▸ **THE TASK**: Check every line of the entries for the string "RADIO" and return the ones that contain it.

ENTRIES SHOWN Start Marker

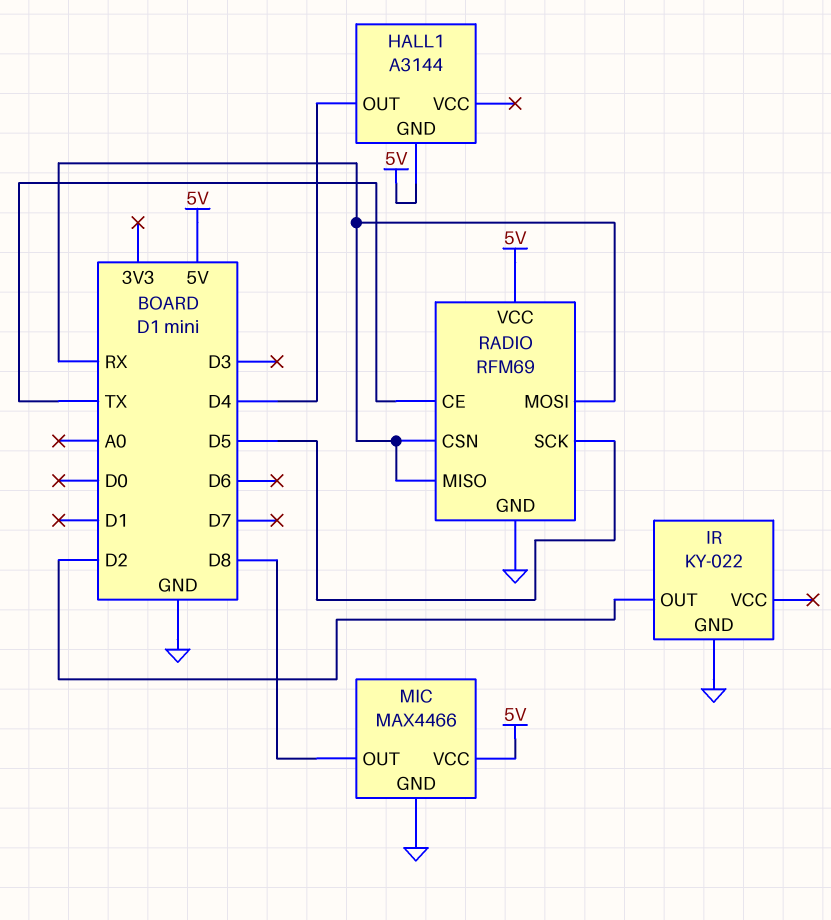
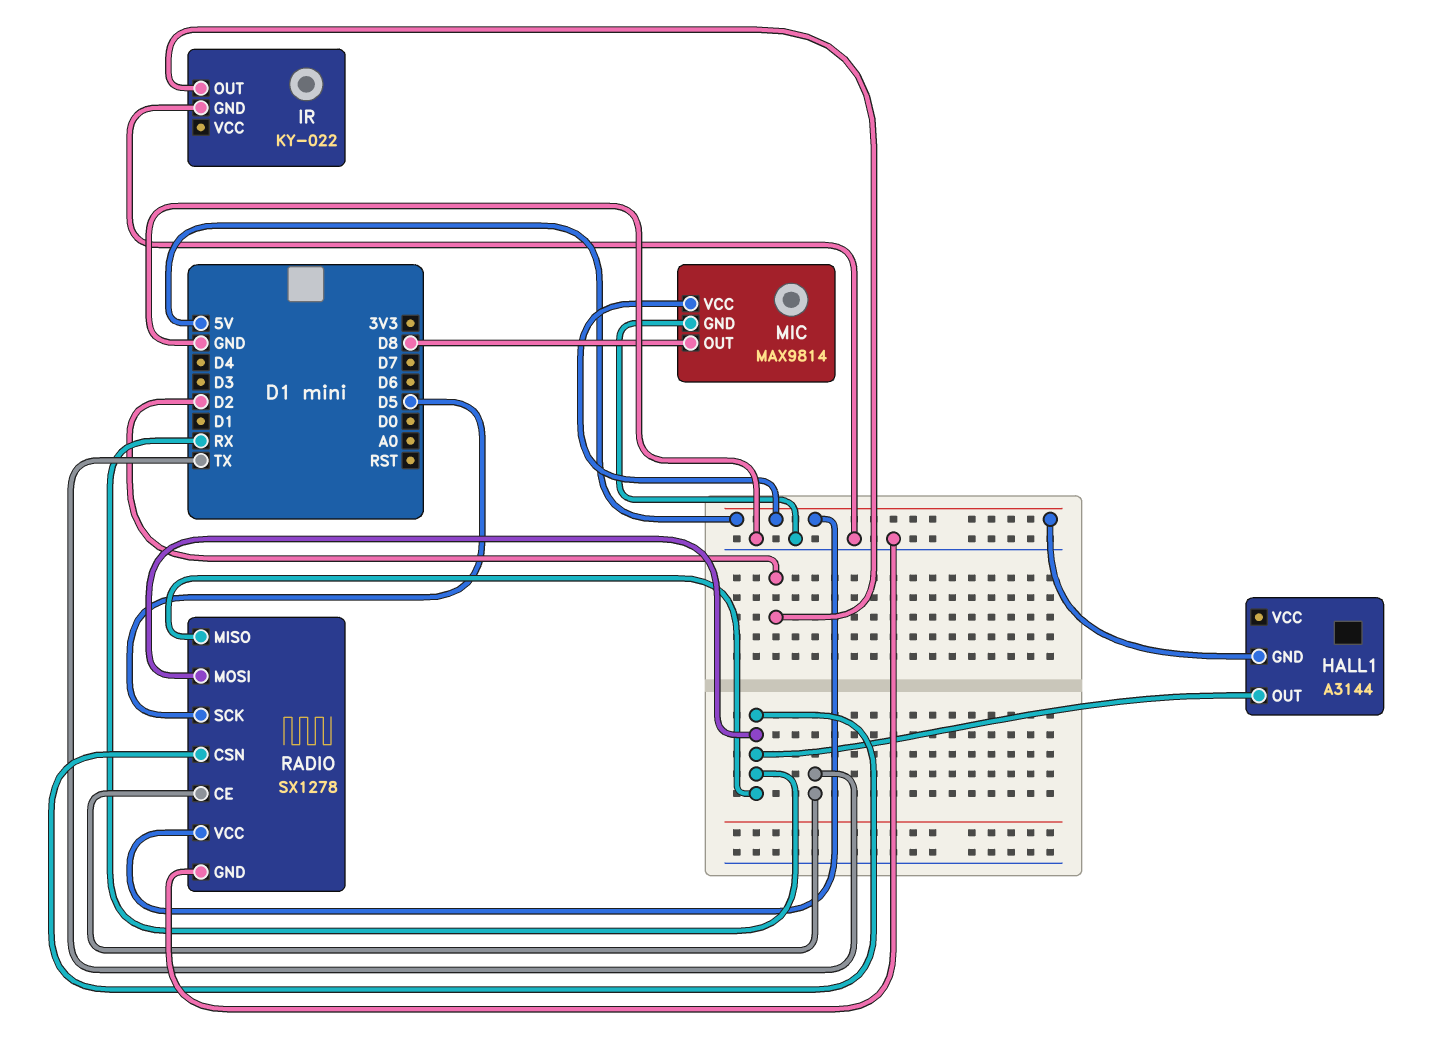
HALL1 pin OUT: D4 -> RX
MIC: MAX4466 -> MAX9814
RADIO: RFM69 -> SX1278

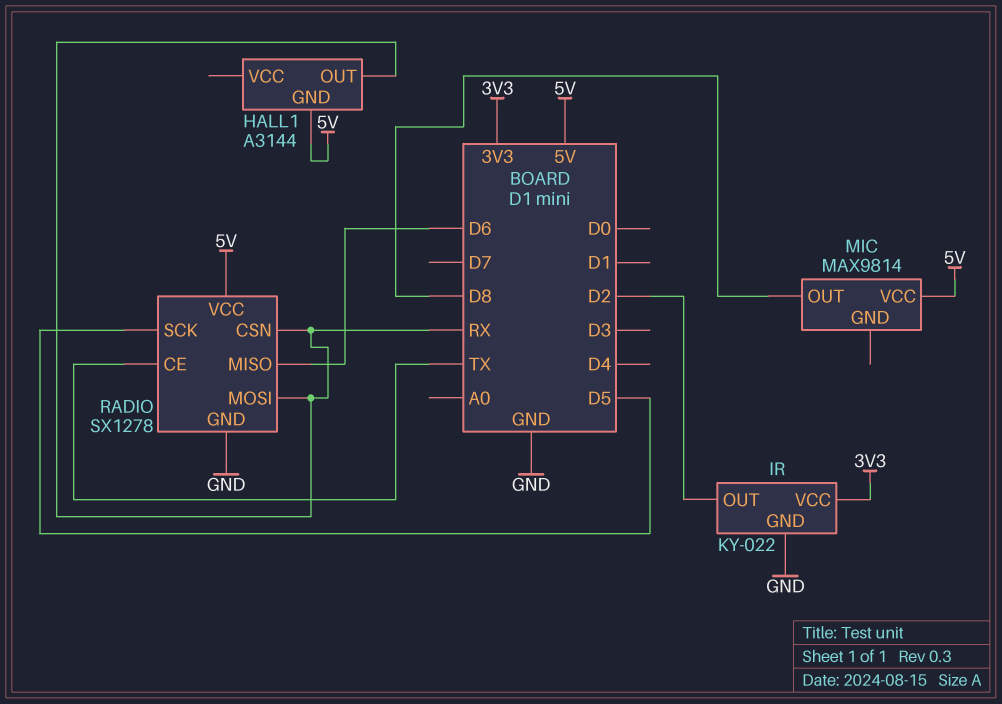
IR pin VCC: none -> 3V3
MIC pin GND: GND -> none
RADIO pin MISO: RX -> D6

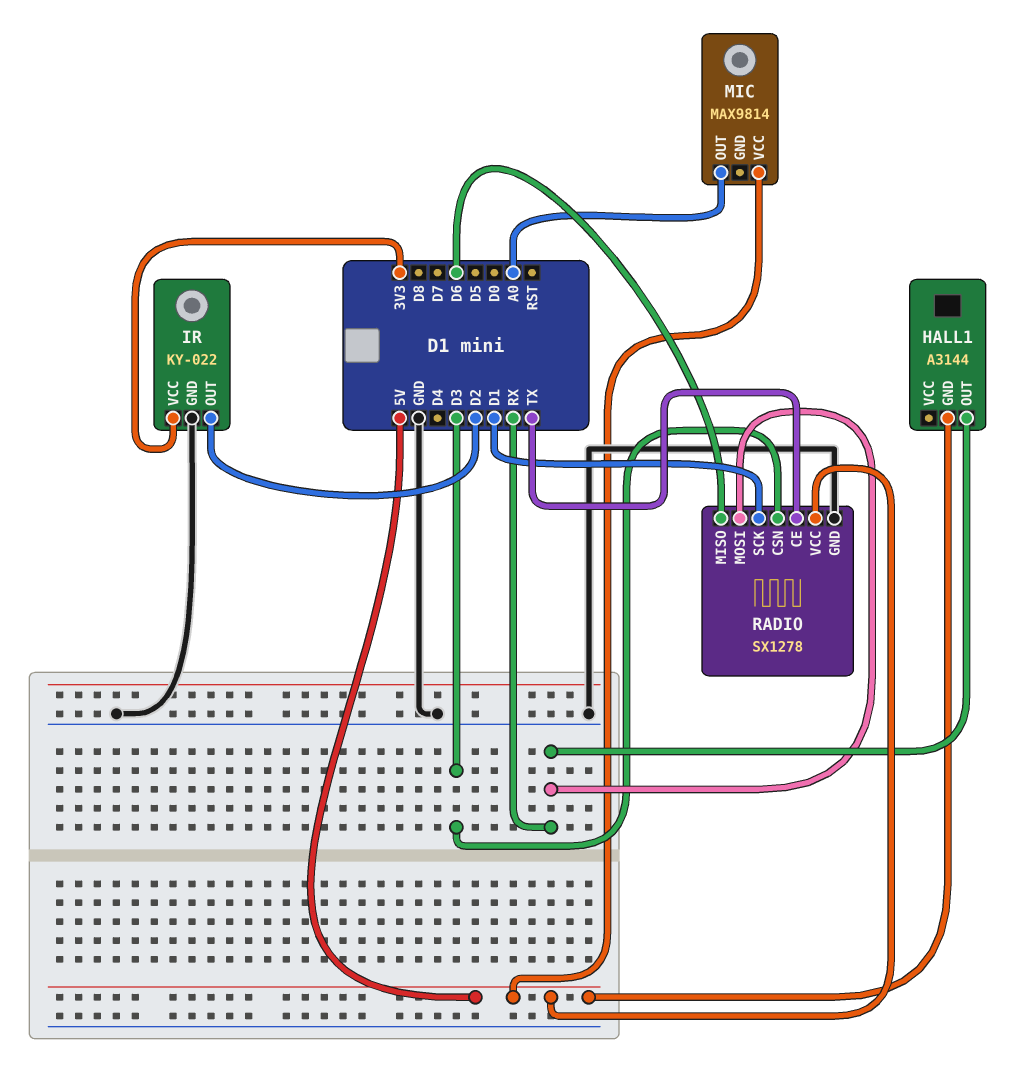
MIC pin OUT: D8 -> A0
RADIO pin CSN: RX -> D3
RADIO pin SCK: D5 -> D1

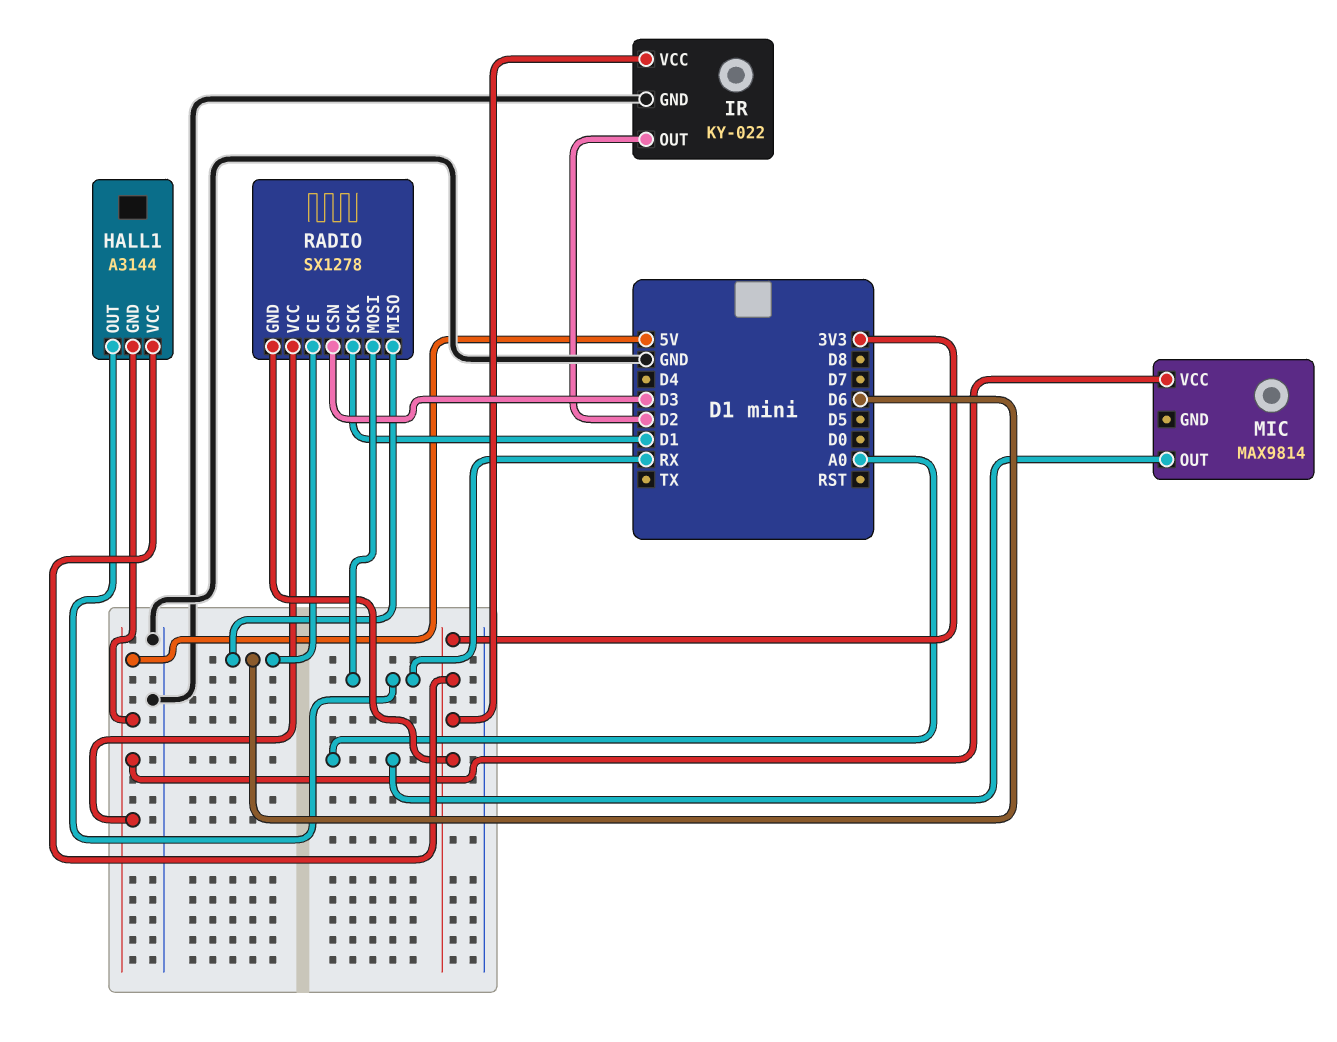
HALL1 pin VCC: none -> 3V3
RADIO pin CE: TX -> D6
RADIO pin GND: GND -> 3V3

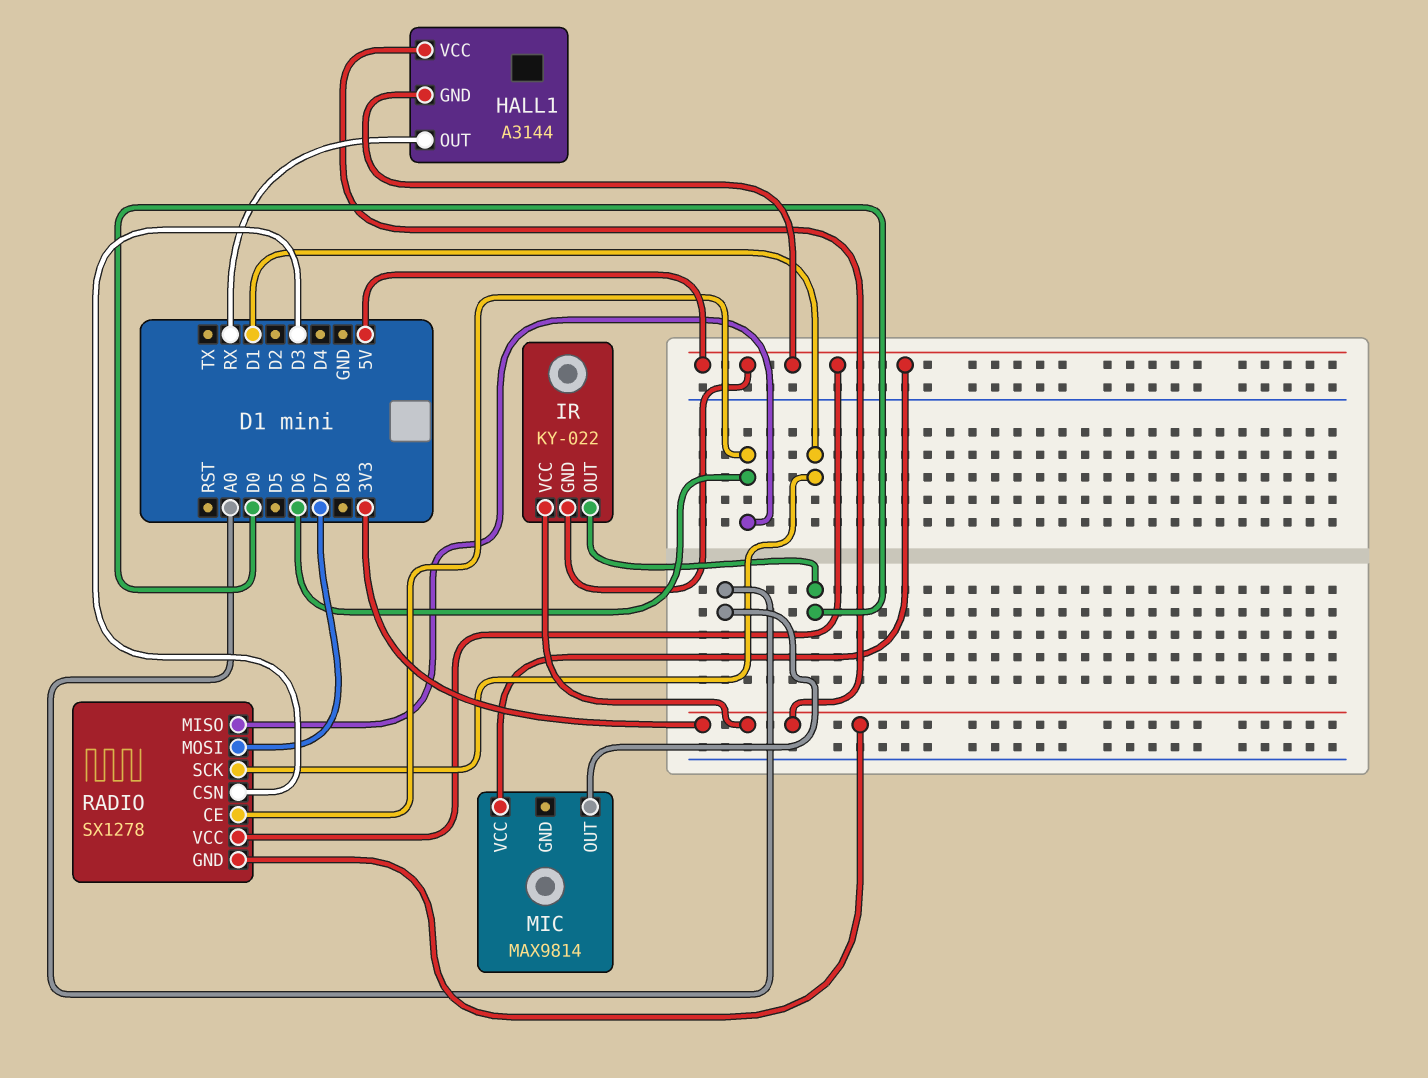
IR pin GND: GND -> 5V
IR pin OUT: D2 -> D0
RADIO pin MOSI: RX -> D7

ENTRIES SHOWN End Marker

▸ **SOLUTION FOR THIS TASK**:
RADIO: RFM69 -> SX1278
RADIO pin MISO: RX -> D6
RADIO pin CSN: RX -> D3
RADIO pin SCK: D5 -> D1
RADIO pin CE: TX -> D6
RADIO pin GND: GND -> 3V3
RADIO pin MOSI: RX -> D7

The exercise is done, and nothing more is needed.